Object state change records
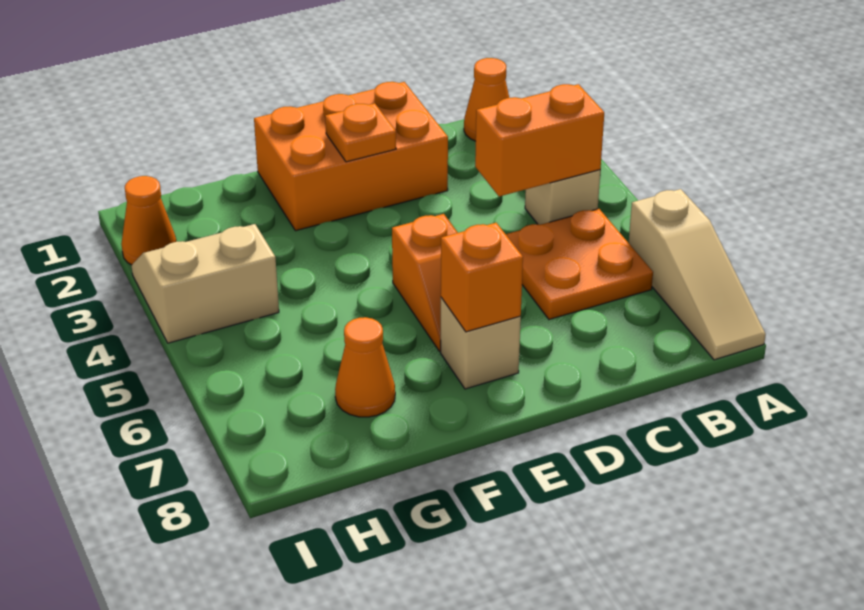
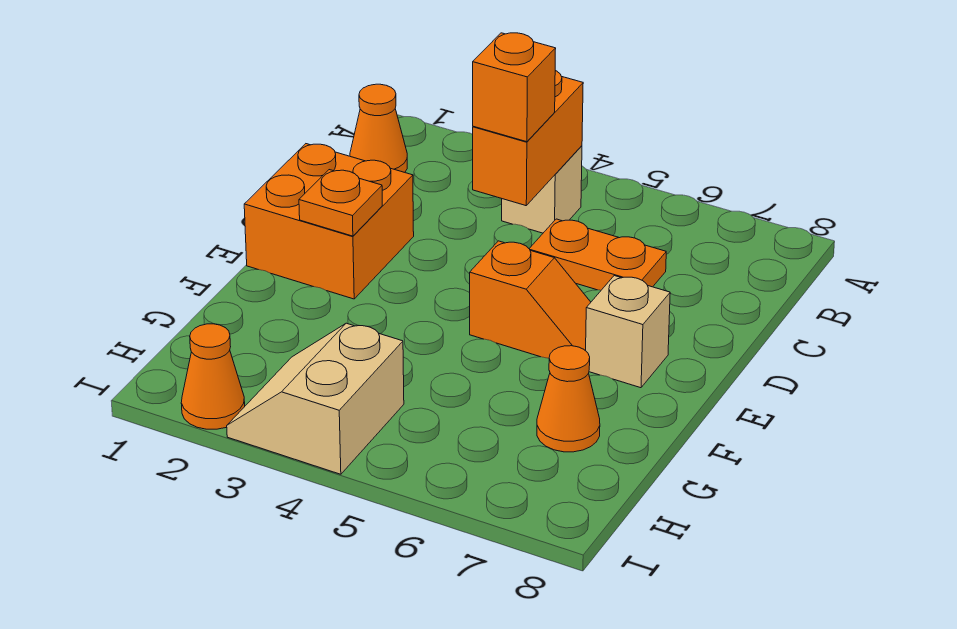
tan slope A6:A8 level 1 top 6 -> none
orange plate B5:C6 level 1 -> orange plate C5:C6 level 1
orange brick D1:F2 level 1 -> orange brick D1:E2 level 1
orange brick E7 level 2 -> orange brick C4 level 3

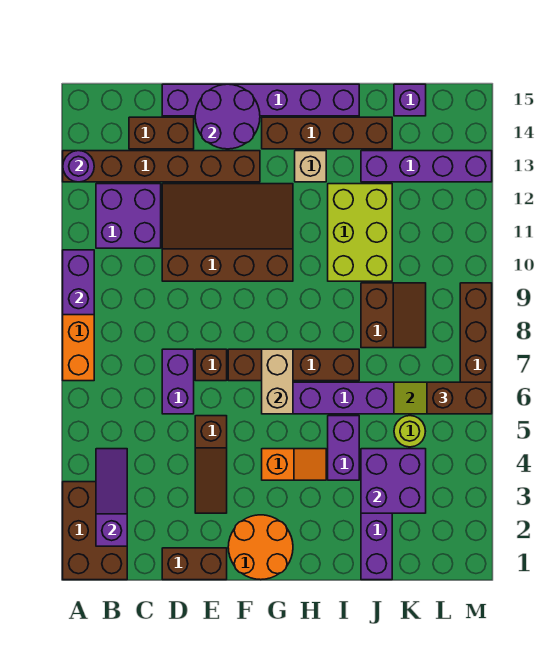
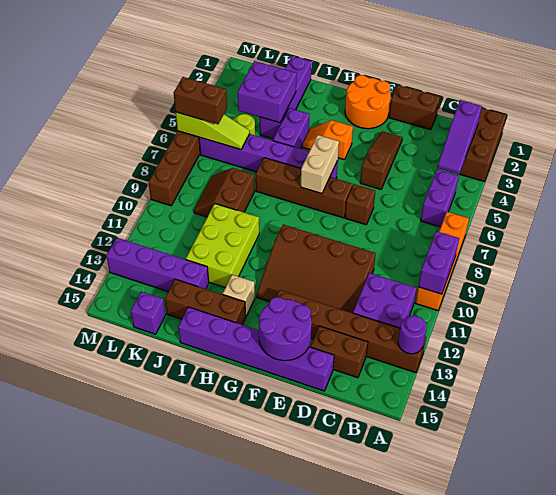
purple brick D6:D7 level 1 -> purple brick B5:B6 level 1
brown brick G14:J14 level 1 -> brown brick H14:J14 level 1

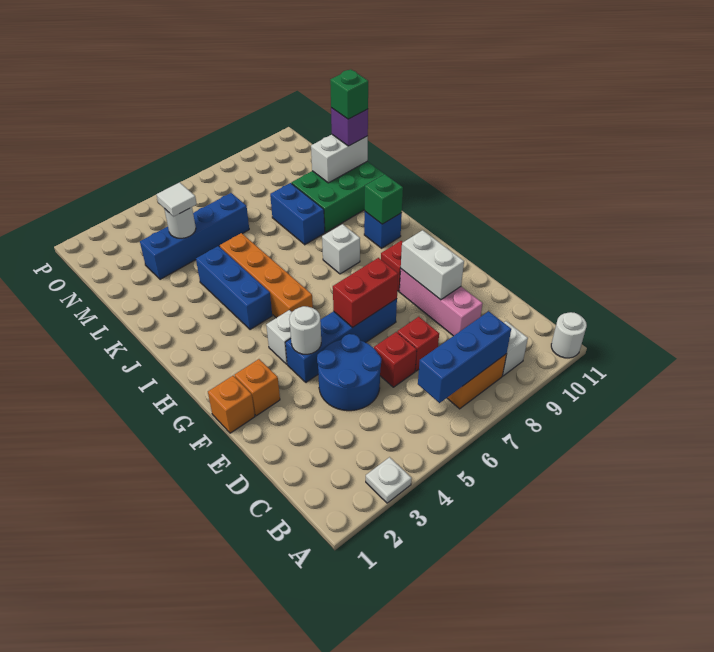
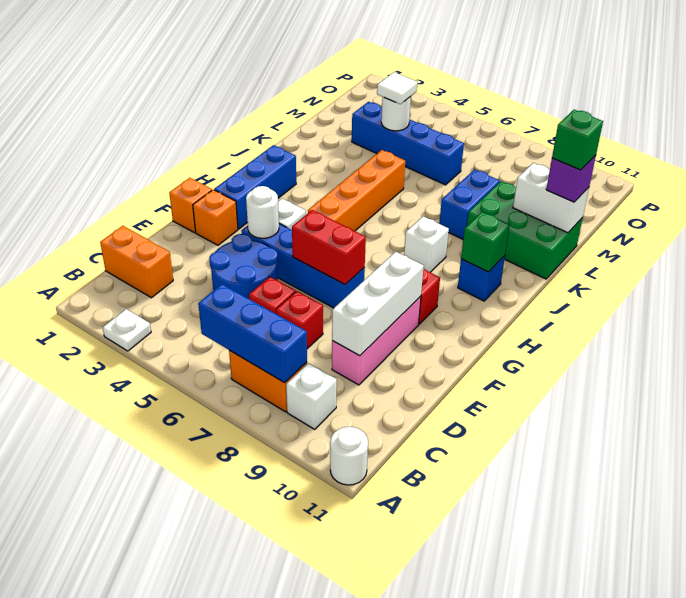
none -> orange brick C1:C2 level 1
white brick E9:F9 level 2 -> white brick D9:F9 level 2
blue brick I4:K4 level 1 -> blue brick G2:I2 level 1

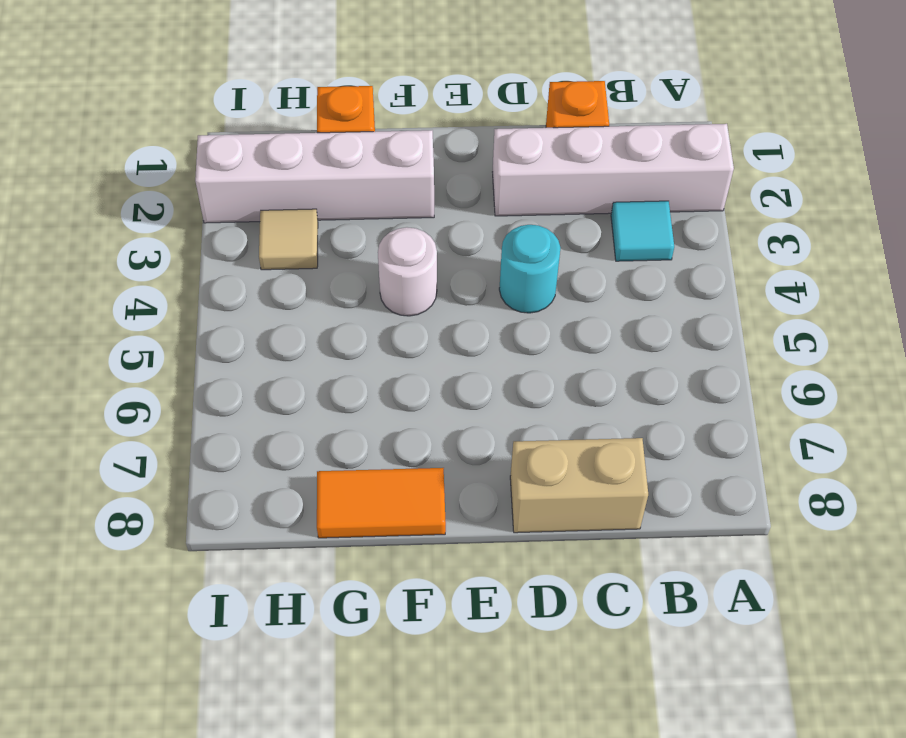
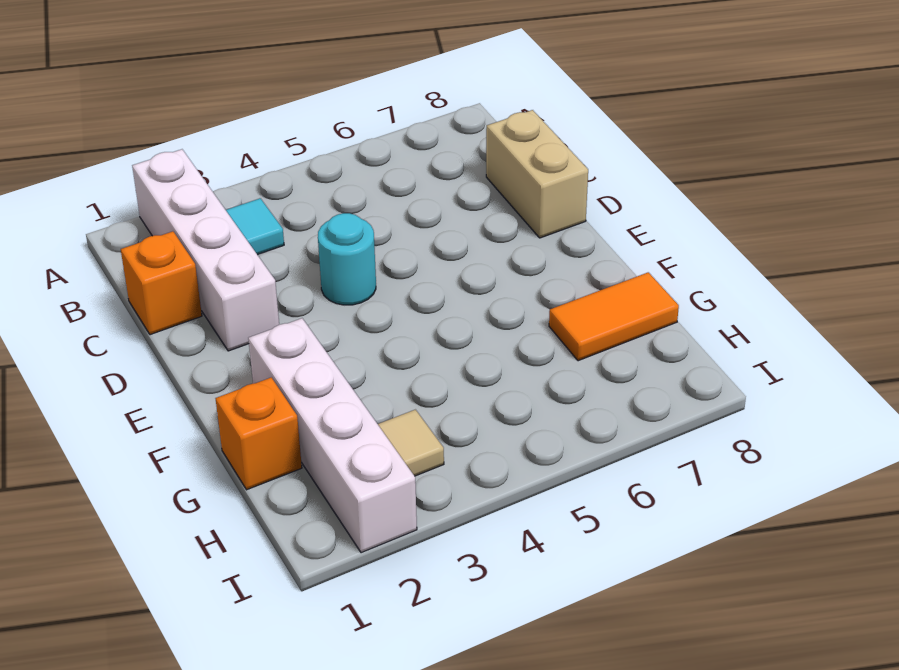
white round brick F4 level 1 -> none
orange tile F8:G8 level 1 -> orange tile G7:G8 level 1

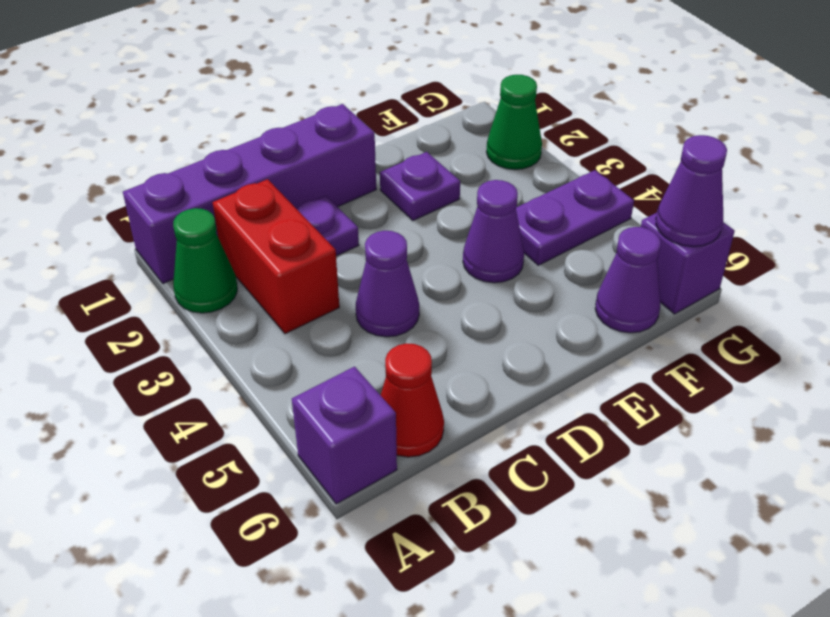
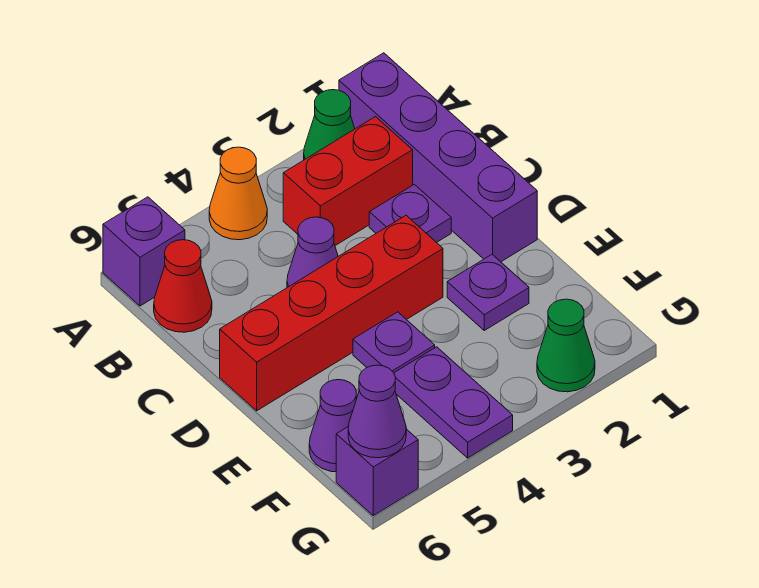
none -> orange cone A4 level 1
none -> red brick D3:D6 level 1
purple cone E4 level 1 -> purple plate E4 level 1

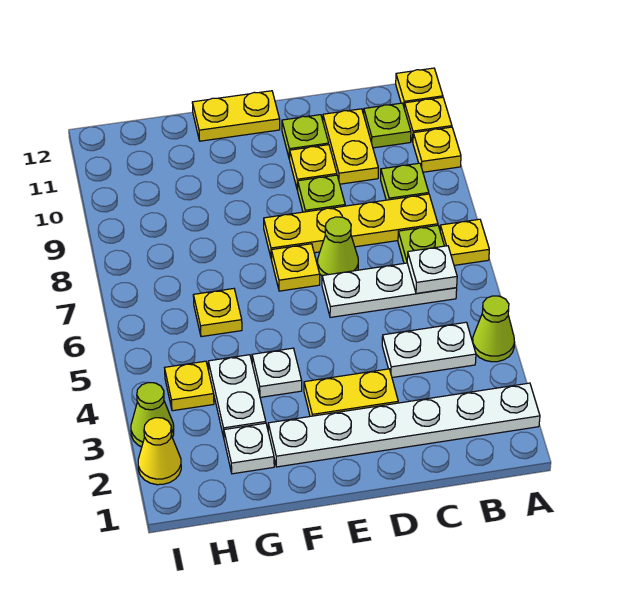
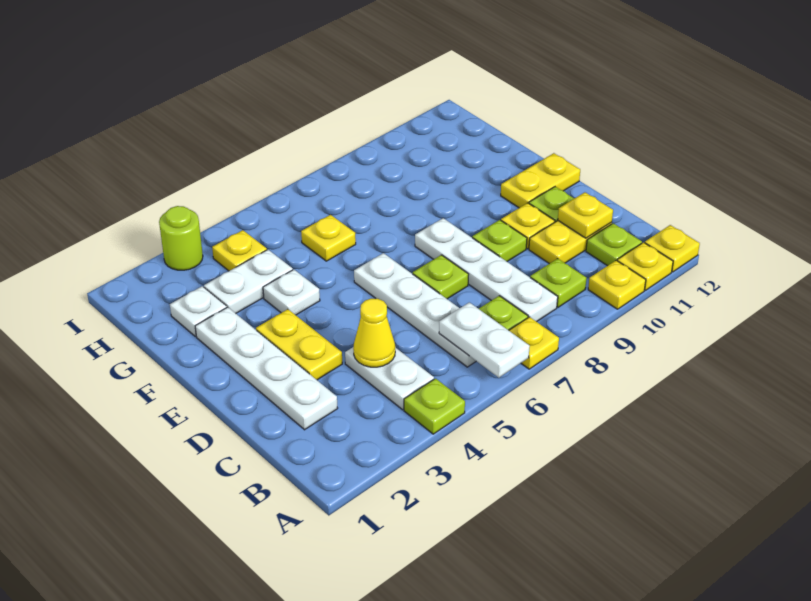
white plate A2:F2 level 1 -> white plate C2:F2 level 1
lime cone A4 level 1 -> lime plate A4 level 1
white plate B6:D6 level 1 -> white plate B6:E6 level 1
white plate B6 level 2 -> white plate A6:B6 level 2
yellow plate B8:E8 level 1 -> white plate B8:E8 level 1
lime cone D7 level 1 -> lime plate D7 level 1
yellow plate E7 level 1 -> yellow plate C11 level 2
yellow plate E12:F12 level 1 -> yellow plate E11:E12 level 1
yellow cone I2 level 1 -> yellow cone C4 level 2
lime cone I3 level 1 -> lime round brick I3 level 1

- _Problem description_
The "yellow cone I2" line through the last line above: set these down exactly and add nothing else.

- _Output_
yellow cone I2 level 1 -> yellow cone C4 level 2
lime cone I3 level 1 -> lime round brick I3 level 1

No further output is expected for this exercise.